Entries —
►

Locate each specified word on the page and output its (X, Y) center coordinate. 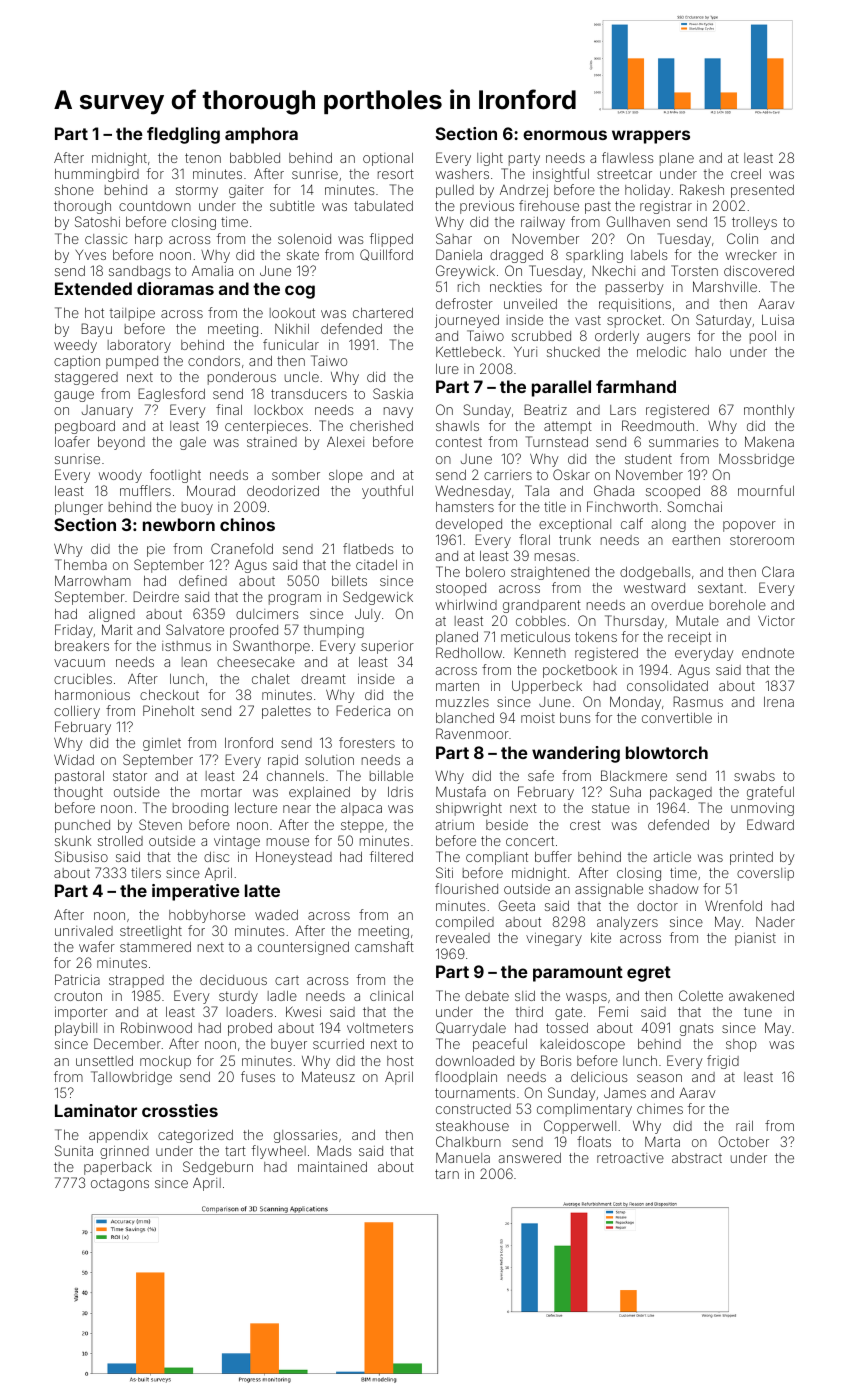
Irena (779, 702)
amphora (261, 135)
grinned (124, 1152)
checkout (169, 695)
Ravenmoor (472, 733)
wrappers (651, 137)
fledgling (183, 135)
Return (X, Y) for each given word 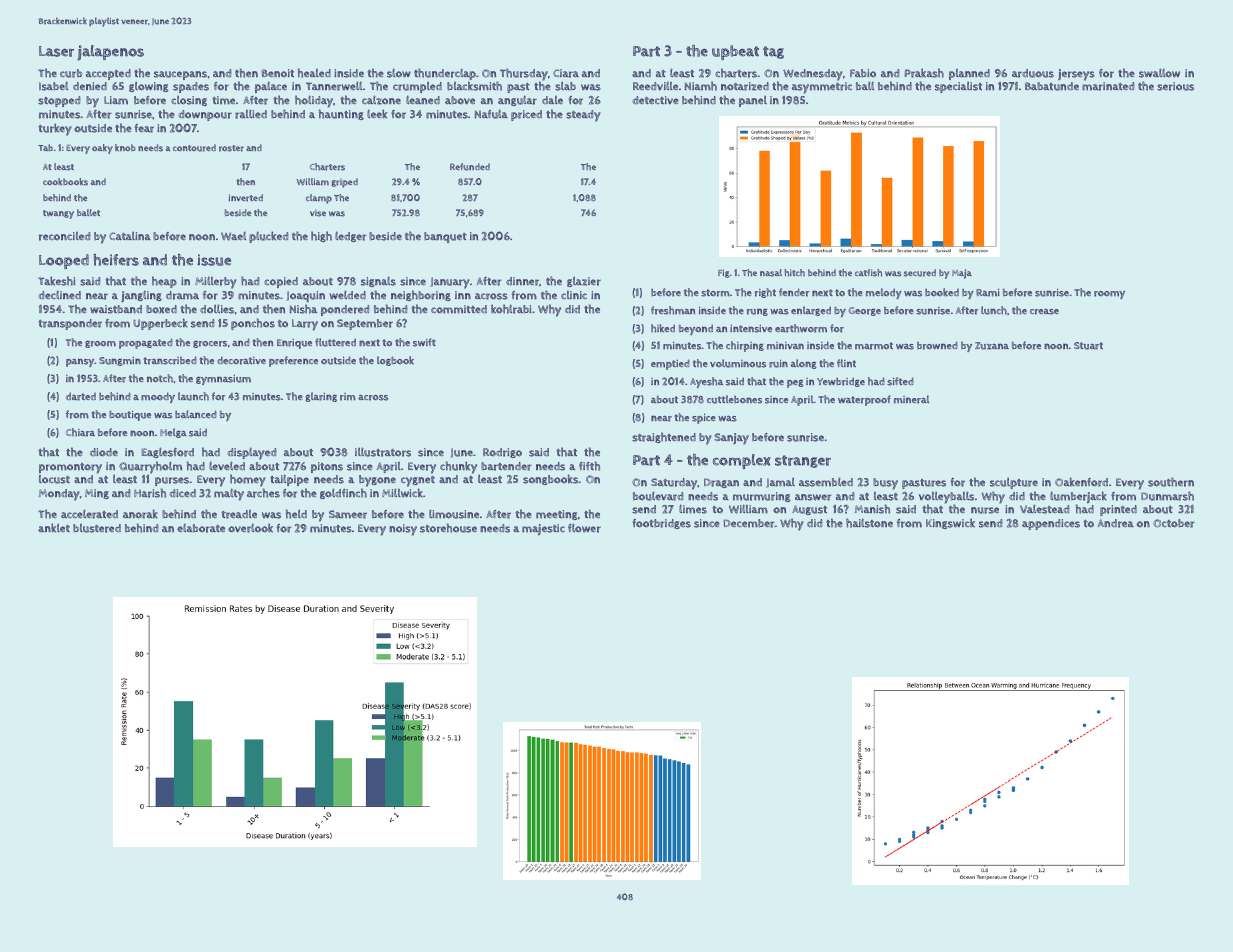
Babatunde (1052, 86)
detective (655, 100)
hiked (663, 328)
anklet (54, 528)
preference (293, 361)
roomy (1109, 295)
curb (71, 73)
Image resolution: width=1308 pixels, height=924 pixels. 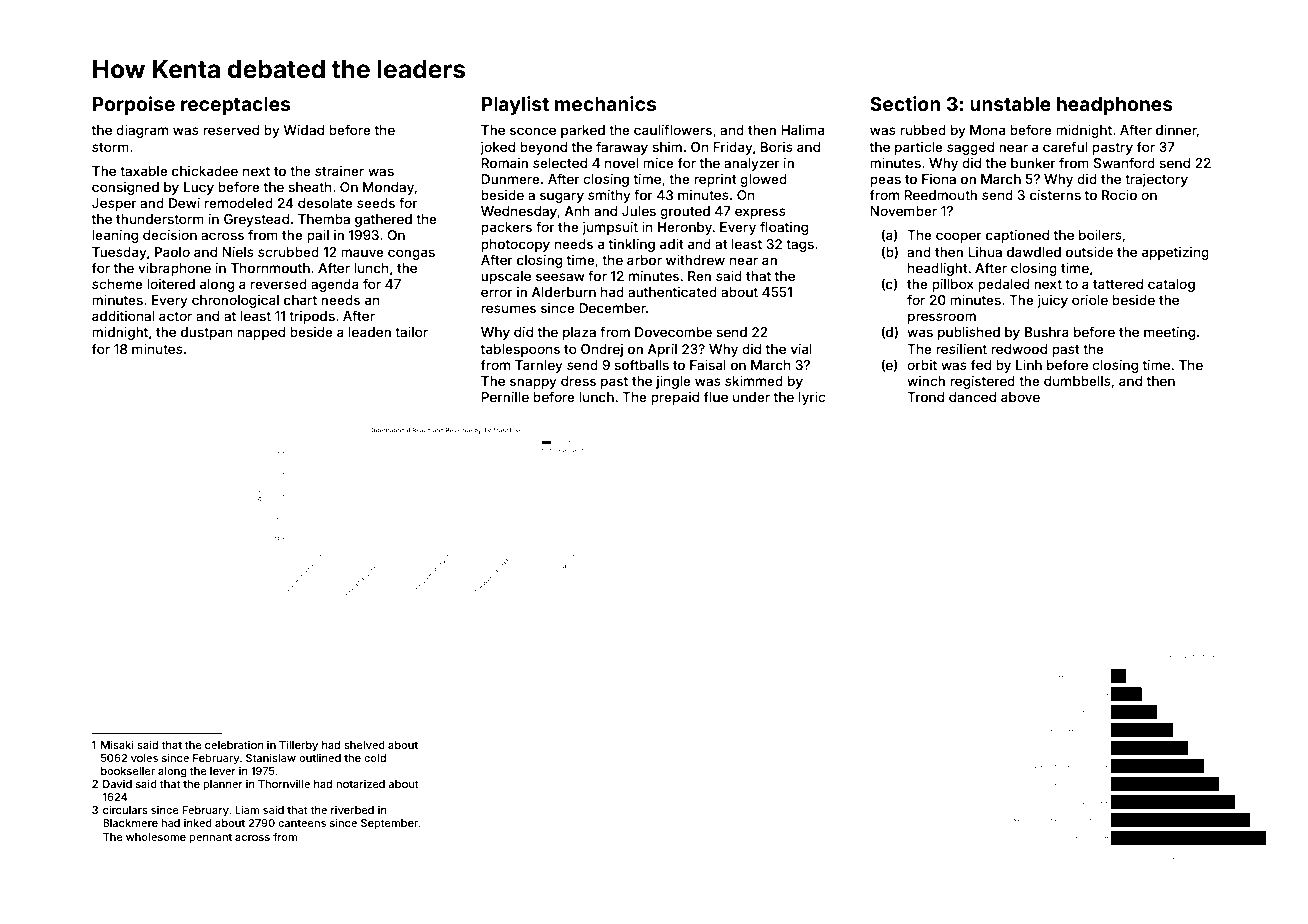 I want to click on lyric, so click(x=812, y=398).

◄
►

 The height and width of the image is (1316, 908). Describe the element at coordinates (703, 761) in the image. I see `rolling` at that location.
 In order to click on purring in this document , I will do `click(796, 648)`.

◄

Exercise — Could you rewrite the records from the line with "Locate each specified" to the line with "roomy (1109, 295)", both included, as a numbered list without blank lines and with the pictures left out?

Answer to the exercise —
1. Locate each specified word on the page and output its (X, Y) center coordinate. 
2. Irena (779, 702)
3. amphora (261, 135)
4. grinned (124, 1152)
5. checkout (169, 695)
6. Ravenmoor (472, 733)
7. wrappers (651, 137)
8. fledgling (183, 135)
9. Return (X, Y) for each given word 
10. Babatunde (1052, 86)
11. detective (655, 100)
12. hiked (663, 328)
13. anklet (54, 528)
14. preference (293, 361)
15. roomy (1109, 295)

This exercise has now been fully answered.